▶ _What you have to do_
All entries below must be written out verbatim, and the images must be dropped.

▶ _Given data_
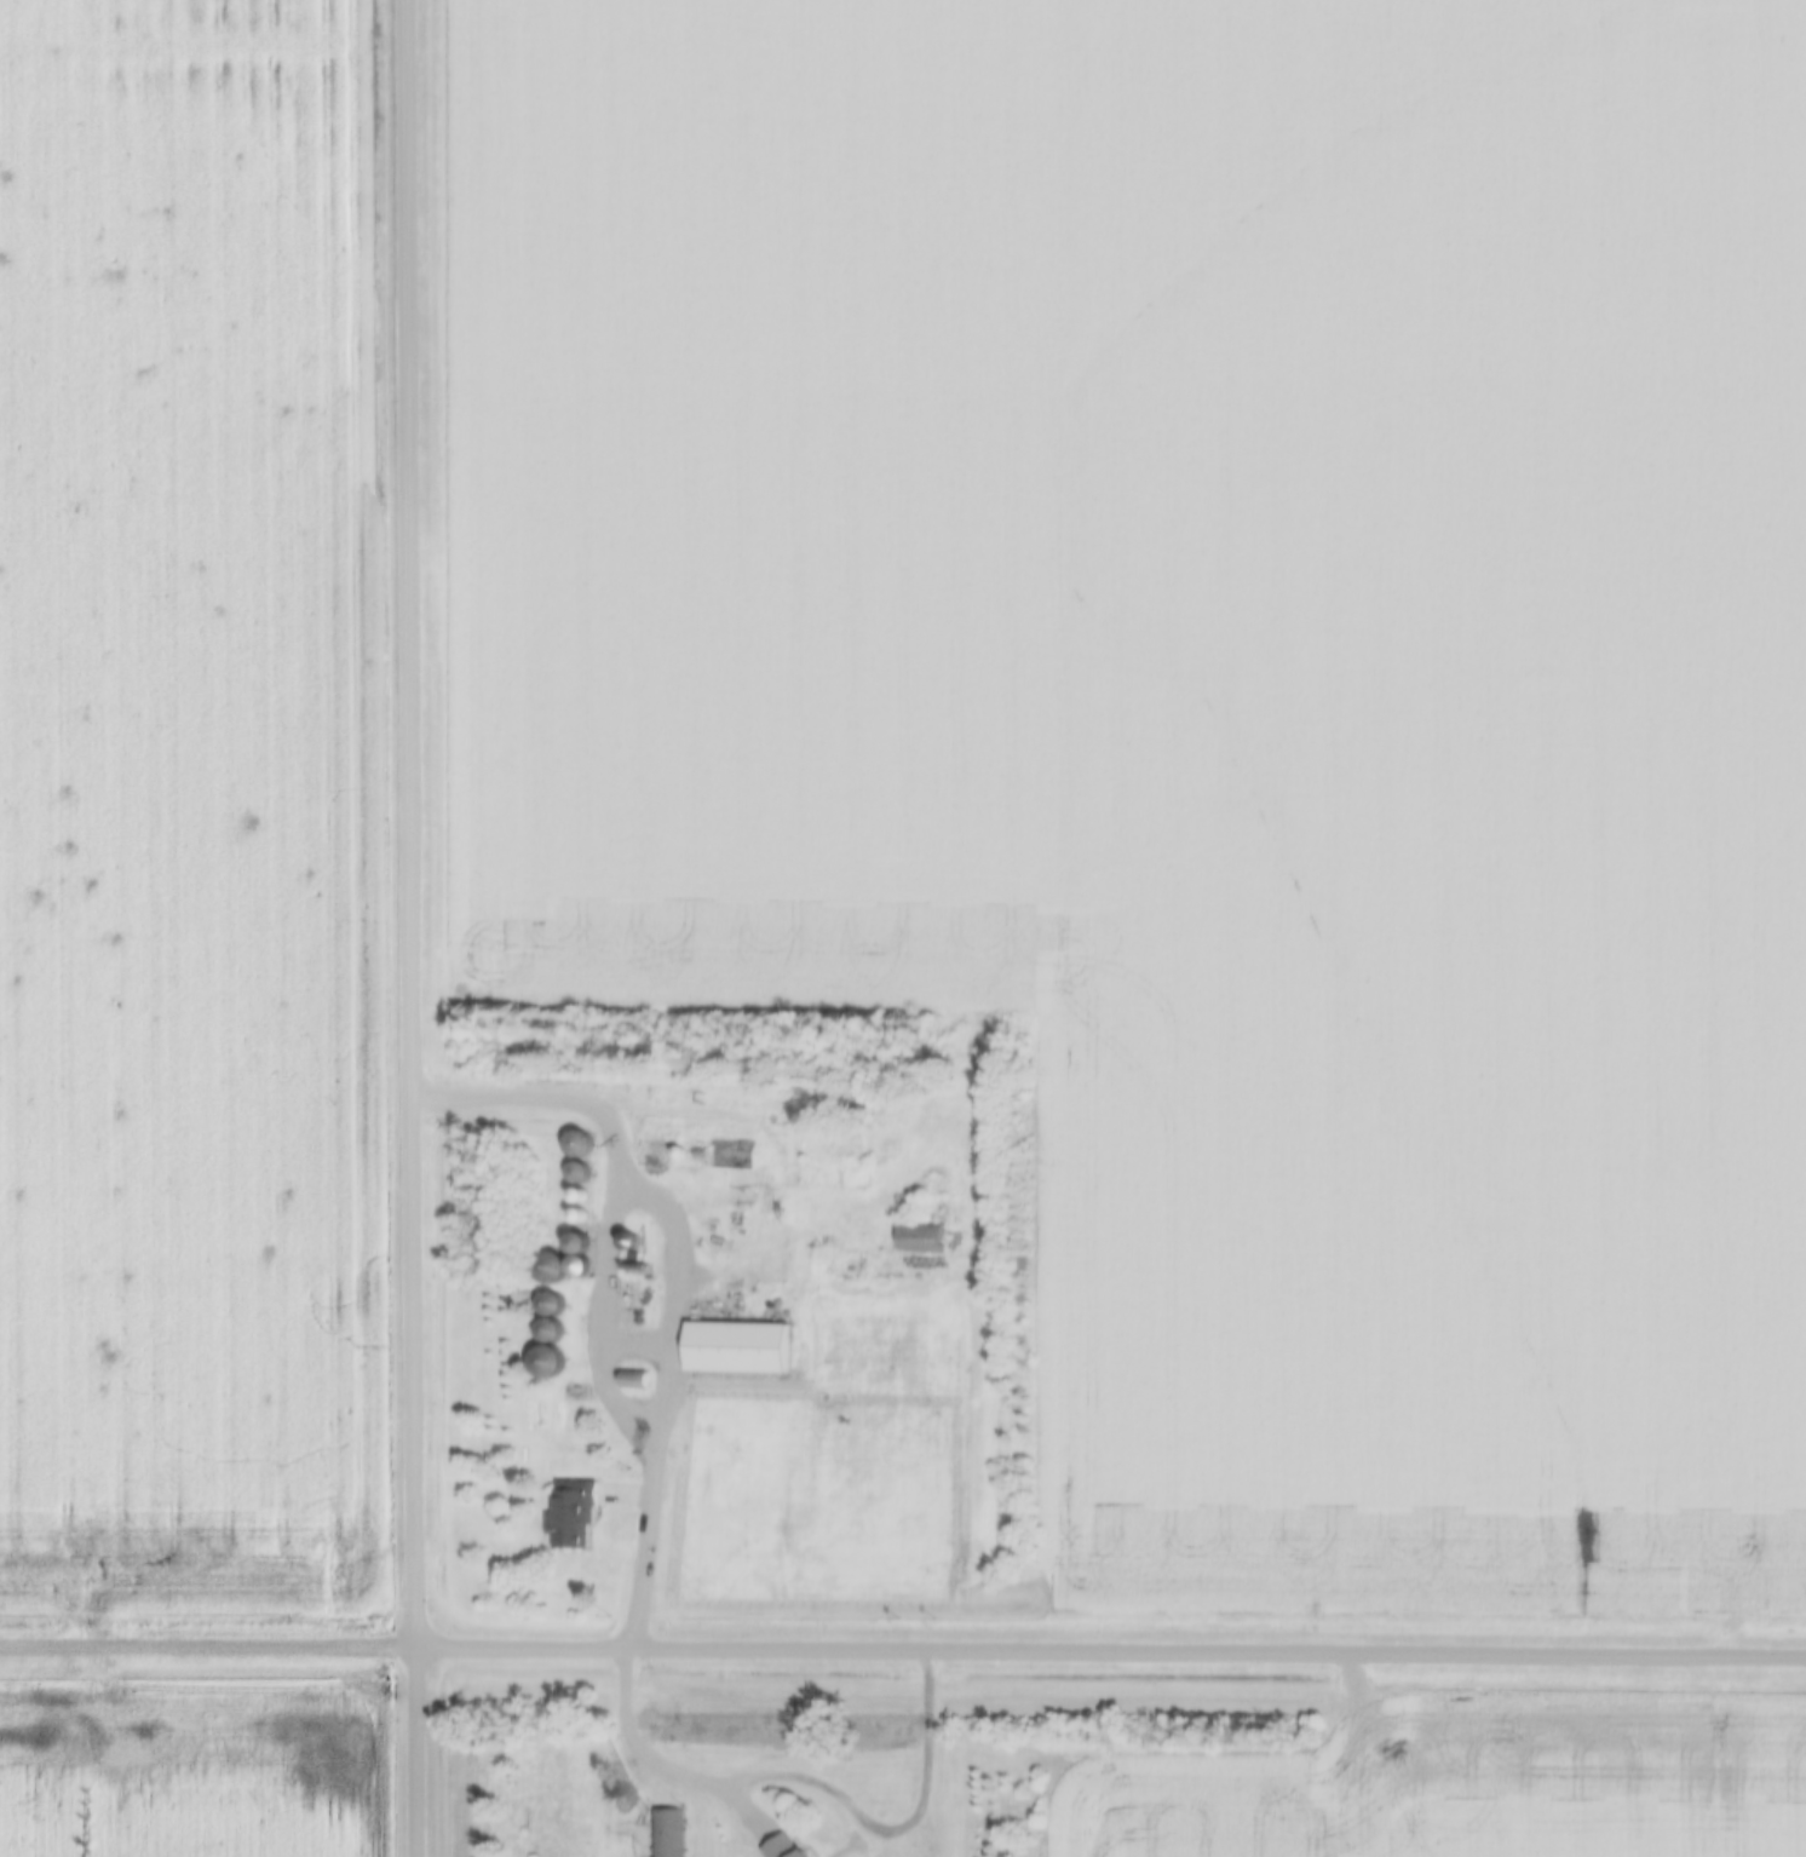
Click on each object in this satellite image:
road: (422, 928)
road: (750, 1113)
building: (552, 1268)
road: (675, 1273)
building: (553, 1306)
road: (615, 1319)
building: (738, 1349)
building: (550, 1362)
building: (635, 1380)
building: (575, 1393)
building: (721, 1404)
building: (574, 1516)
road: (903, 1652)
road: (822, 1779)
building: (666, 1833)
building: (789, 1848)

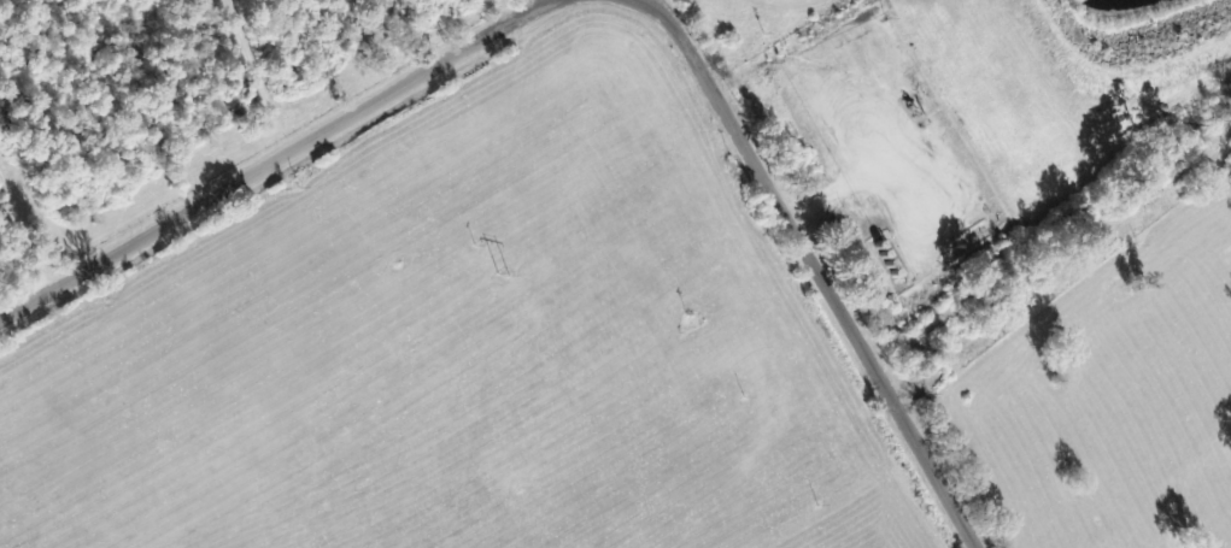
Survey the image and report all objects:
road: (290, 159)
road: (808, 260)
road: (1060, 262)
power tower: (502, 279)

▶ _Your response_
Click on each object in this satellite image:
road: (422, 928)
road: (750, 1113)
building: (552, 1268)
road: (675, 1273)
building: (553, 1306)
road: (615, 1319)
building: (738, 1349)
building: (550, 1362)
building: (635, 1380)
building: (575, 1393)
building: (721, 1404)
building: (574, 1516)
road: (903, 1652)
road: (822, 1779)
building: (666, 1833)
building: (789, 1848)

Survey the image and report all objects:
road: (290, 159)
road: (808, 260)
road: (1060, 262)
power tower: (502, 279)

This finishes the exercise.